### ENTRIES SUPPLIED
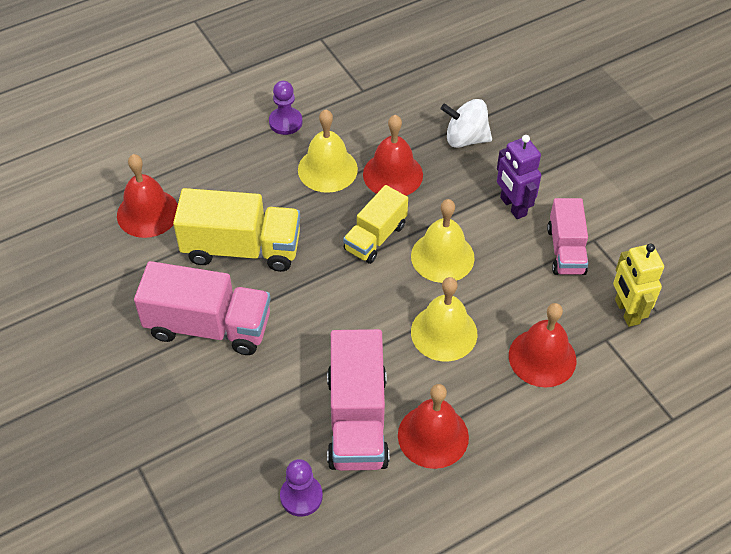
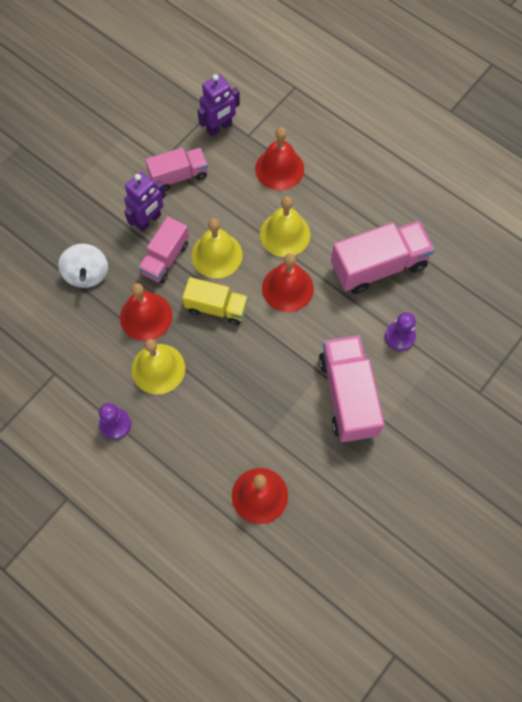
camera: 110 degrees left, 15 degrees up
(241, 248) = (266, 402): yellow truck -> none
(301, 496) = (450, 280): purple pawn -> purple pawn (400, 336)
(433, 436) = (369, 216): red bell -> red bell (287, 288)
(457, 209) = (165, 258): none -> pink truck
(626, 311) = (219, 127): yellow robot -> purple robot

### TASK DETAILS
Search the data for "purple". Copy every line that has it.

### OUTPUT BELOW
(301, 496) = (450, 280): purple pawn -> purple pawn (400, 336)
(626, 311) = (219, 127): yellow robot -> purple robot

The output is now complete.